(Scene edit records)
=== Section Start ===

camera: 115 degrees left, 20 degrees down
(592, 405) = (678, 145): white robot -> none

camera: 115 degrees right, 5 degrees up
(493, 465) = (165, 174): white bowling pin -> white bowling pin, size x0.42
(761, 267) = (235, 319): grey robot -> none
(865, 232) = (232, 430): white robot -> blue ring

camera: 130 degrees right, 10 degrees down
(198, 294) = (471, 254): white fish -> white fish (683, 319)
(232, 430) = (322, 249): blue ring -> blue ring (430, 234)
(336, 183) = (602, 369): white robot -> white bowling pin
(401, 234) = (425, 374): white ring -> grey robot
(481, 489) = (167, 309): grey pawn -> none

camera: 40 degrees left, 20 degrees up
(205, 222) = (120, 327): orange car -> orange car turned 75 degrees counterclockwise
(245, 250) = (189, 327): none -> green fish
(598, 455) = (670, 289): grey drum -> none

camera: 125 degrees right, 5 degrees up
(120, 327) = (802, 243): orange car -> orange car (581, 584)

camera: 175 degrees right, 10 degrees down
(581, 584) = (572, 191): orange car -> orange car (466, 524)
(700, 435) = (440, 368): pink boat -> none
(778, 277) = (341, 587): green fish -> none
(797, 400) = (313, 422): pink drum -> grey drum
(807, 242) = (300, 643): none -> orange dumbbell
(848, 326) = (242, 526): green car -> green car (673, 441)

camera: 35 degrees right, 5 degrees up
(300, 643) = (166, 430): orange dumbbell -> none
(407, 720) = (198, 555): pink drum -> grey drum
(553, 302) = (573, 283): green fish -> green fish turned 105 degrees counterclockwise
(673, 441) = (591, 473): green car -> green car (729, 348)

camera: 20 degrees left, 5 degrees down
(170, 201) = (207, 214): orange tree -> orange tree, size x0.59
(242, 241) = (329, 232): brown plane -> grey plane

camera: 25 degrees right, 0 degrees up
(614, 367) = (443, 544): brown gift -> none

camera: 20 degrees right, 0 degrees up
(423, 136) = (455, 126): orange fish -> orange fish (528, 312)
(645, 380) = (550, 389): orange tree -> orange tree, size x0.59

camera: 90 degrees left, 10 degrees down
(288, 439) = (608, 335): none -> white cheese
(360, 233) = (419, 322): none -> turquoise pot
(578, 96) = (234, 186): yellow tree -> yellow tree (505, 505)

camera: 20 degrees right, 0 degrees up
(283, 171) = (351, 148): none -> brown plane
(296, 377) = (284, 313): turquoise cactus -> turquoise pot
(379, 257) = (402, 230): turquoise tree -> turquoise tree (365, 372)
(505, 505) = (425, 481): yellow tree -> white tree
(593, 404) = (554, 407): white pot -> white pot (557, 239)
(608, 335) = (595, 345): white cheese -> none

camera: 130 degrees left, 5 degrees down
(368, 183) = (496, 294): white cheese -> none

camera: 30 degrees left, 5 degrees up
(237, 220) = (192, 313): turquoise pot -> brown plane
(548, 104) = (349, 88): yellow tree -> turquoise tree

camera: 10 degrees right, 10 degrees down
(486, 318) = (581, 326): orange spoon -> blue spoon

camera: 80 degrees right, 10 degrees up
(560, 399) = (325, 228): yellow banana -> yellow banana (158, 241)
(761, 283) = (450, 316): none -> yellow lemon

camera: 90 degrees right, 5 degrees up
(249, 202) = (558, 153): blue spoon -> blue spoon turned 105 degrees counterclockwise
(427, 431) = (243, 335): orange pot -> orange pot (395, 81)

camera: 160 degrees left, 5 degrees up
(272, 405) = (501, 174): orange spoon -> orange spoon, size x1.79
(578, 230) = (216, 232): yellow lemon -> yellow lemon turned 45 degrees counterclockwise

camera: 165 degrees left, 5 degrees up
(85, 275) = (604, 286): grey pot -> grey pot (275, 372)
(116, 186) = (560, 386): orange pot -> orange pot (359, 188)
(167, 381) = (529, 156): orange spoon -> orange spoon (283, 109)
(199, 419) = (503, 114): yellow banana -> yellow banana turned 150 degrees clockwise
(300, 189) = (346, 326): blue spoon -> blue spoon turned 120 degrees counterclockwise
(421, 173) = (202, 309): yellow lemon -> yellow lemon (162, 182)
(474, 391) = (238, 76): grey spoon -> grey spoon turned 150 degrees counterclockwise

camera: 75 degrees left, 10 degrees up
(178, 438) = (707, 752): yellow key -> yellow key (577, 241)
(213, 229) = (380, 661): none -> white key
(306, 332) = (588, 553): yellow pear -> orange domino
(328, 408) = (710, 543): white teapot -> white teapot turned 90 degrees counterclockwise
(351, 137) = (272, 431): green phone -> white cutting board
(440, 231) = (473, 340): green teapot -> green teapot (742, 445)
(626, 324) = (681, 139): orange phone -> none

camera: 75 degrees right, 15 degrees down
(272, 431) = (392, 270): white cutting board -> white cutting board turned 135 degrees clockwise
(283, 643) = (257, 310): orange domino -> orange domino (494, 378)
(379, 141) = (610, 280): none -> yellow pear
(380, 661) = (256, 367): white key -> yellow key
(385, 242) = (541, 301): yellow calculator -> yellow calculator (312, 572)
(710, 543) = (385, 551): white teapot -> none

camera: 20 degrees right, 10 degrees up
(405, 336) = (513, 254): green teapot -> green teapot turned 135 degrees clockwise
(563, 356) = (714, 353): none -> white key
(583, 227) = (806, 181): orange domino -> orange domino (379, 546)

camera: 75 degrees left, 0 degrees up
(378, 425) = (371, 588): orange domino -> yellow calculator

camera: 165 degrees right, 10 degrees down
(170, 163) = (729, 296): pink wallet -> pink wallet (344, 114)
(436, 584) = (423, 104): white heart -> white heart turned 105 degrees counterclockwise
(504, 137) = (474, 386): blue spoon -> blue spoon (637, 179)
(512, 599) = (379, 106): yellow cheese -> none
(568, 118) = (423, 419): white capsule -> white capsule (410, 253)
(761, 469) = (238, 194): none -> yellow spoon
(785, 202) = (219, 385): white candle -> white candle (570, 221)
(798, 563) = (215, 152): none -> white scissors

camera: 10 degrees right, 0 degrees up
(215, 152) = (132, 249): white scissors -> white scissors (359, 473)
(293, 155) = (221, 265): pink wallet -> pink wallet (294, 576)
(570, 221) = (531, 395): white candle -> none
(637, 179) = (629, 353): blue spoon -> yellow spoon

=== Section End ===

*WHAT YOU NEED TO DO*: Take the entries above and transcribe them exactly.

*SOLUTION TO THIS PROBLEM*:
camera: 115 degrees left, 20 degrees down
(592, 405) = (678, 145): white robot -> none

camera: 115 degrees right, 5 degrees up
(493, 465) = (165, 174): white bowling pin -> white bowling pin, size x0.42
(761, 267) = (235, 319): grey robot -> none
(865, 232) = (232, 430): white robot -> blue ring

camera: 130 degrees right, 10 degrees down
(198, 294) = (471, 254): white fish -> white fish (683, 319)
(232, 430) = (322, 249): blue ring -> blue ring (430, 234)
(336, 183) = (602, 369): white robot -> white bowling pin
(401, 234) = (425, 374): white ring -> grey robot
(481, 489) = (167, 309): grey pawn -> none

camera: 40 degrees left, 20 degrees up
(205, 222) = (120, 327): orange car -> orange car turned 75 degrees counterclockwise
(245, 250) = (189, 327): none -> green fish
(598, 455) = (670, 289): grey drum -> none

camera: 125 degrees right, 5 degrees up
(120, 327) = (802, 243): orange car -> orange car (581, 584)

camera: 175 degrees right, 10 degrees down
(581, 584) = (572, 191): orange car -> orange car (466, 524)
(700, 435) = (440, 368): pink boat -> none
(778, 277) = (341, 587): green fish -> none
(797, 400) = (313, 422): pink drum -> grey drum
(807, 242) = (300, 643): none -> orange dumbbell
(848, 326) = (242, 526): green car -> green car (673, 441)

camera: 35 degrees right, 5 degrees up
(300, 643) = (166, 430): orange dumbbell -> none
(407, 720) = (198, 555): pink drum -> grey drum
(553, 302) = (573, 283): green fish -> green fish turned 105 degrees counterclockwise
(673, 441) = (591, 473): green car -> green car (729, 348)

camera: 20 degrees left, 5 degrees down
(170, 201) = (207, 214): orange tree -> orange tree, size x0.59
(242, 241) = (329, 232): brown plane -> grey plane

camera: 25 degrees right, 0 degrees up
(614, 367) = (443, 544): brown gift -> none

camera: 20 degrees right, 0 degrees up
(423, 136) = (455, 126): orange fish -> orange fish (528, 312)
(645, 380) = (550, 389): orange tree -> orange tree, size x0.59

camera: 90 degrees left, 10 degrees down
(288, 439) = (608, 335): none -> white cheese
(360, 233) = (419, 322): none -> turquoise pot
(578, 96) = (234, 186): yellow tree -> yellow tree (505, 505)

camera: 20 degrees right, 0 degrees up
(283, 171) = (351, 148): none -> brown plane
(296, 377) = (284, 313): turquoise cactus -> turquoise pot
(379, 257) = (402, 230): turquoise tree -> turquoise tree (365, 372)
(505, 505) = (425, 481): yellow tree -> white tree
(593, 404) = (554, 407): white pot -> white pot (557, 239)
(608, 335) = (595, 345): white cheese -> none

camera: 130 degrees left, 5 degrees down
(368, 183) = (496, 294): white cheese -> none

camera: 30 degrees left, 5 degrees up
(237, 220) = (192, 313): turquoise pot -> brown plane
(548, 104) = (349, 88): yellow tree -> turquoise tree

camera: 10 degrees right, 10 degrees down
(486, 318) = (581, 326): orange spoon -> blue spoon

camera: 80 degrees right, 10 degrees up
(560, 399) = (325, 228): yellow banana -> yellow banana (158, 241)
(761, 283) = (450, 316): none -> yellow lemon

camera: 90 degrees right, 5 degrees up
(249, 202) = (558, 153): blue spoon -> blue spoon turned 105 degrees counterclockwise
(427, 431) = (243, 335): orange pot -> orange pot (395, 81)

camera: 160 degrees left, 5 degrees up
(272, 405) = (501, 174): orange spoon -> orange spoon, size x1.79
(578, 230) = (216, 232): yellow lemon -> yellow lemon turned 45 degrees counterclockwise

camera: 165 degrees left, 5 degrees up
(85, 275) = (604, 286): grey pot -> grey pot (275, 372)
(116, 186) = (560, 386): orange pot -> orange pot (359, 188)
(167, 381) = (529, 156): orange spoon -> orange spoon (283, 109)
(199, 419) = (503, 114): yellow banana -> yellow banana turned 150 degrees clockwise
(300, 189) = (346, 326): blue spoon -> blue spoon turned 120 degrees counterclockwise
(421, 173) = (202, 309): yellow lemon -> yellow lemon (162, 182)
(474, 391) = (238, 76): grey spoon -> grey spoon turned 150 degrees counterclockwise

camera: 75 degrees left, 10 degrees up
(178, 438) = (707, 752): yellow key -> yellow key (577, 241)
(213, 229) = (380, 661): none -> white key
(306, 332) = (588, 553): yellow pear -> orange domino
(328, 408) = (710, 543): white teapot -> white teapot turned 90 degrees counterclockwise
(351, 137) = (272, 431): green phone -> white cutting board
(440, 231) = (473, 340): green teapot -> green teapot (742, 445)
(626, 324) = (681, 139): orange phone -> none

camera: 75 degrees right, 15 degrees down
(272, 431) = (392, 270): white cutting board -> white cutting board turned 135 degrees clockwise
(283, 643) = (257, 310): orange domino -> orange domino (494, 378)
(379, 141) = (610, 280): none -> yellow pear
(380, 661) = (256, 367): white key -> yellow key
(385, 242) = (541, 301): yellow calculator -> yellow calculator (312, 572)
(710, 543) = (385, 551): white teapot -> none

camera: 20 degrees right, 10 degrees up
(405, 336) = (513, 254): green teapot -> green teapot turned 135 degrees clockwise
(563, 356) = (714, 353): none -> white key
(583, 227) = (806, 181): orange domino -> orange domino (379, 546)

camera: 75 degrees left, 0 degrees up
(378, 425) = (371, 588): orange domino -> yellow calculator

camera: 165 degrees right, 10 degrees down
(170, 163) = (729, 296): pink wallet -> pink wallet (344, 114)
(436, 584) = (423, 104): white heart -> white heart turned 105 degrees counterclockwise
(504, 137) = (474, 386): blue spoon -> blue spoon (637, 179)
(512, 599) = (379, 106): yellow cheese -> none
(568, 118) = (423, 419): white capsule -> white capsule (410, 253)
(761, 469) = (238, 194): none -> yellow spoon
(785, 202) = (219, 385): white candle -> white candle (570, 221)
(798, 563) = (215, 152): none -> white scissors

camera: 10 degrees right, 0 degrees up
(215, 152) = (132, 249): white scissors -> white scissors (359, 473)
(293, 155) = (221, 265): pink wallet -> pink wallet (294, 576)
(570, 221) = (531, 395): white candle -> none
(637, 179) = (629, 353): blue spoon -> yellow spoon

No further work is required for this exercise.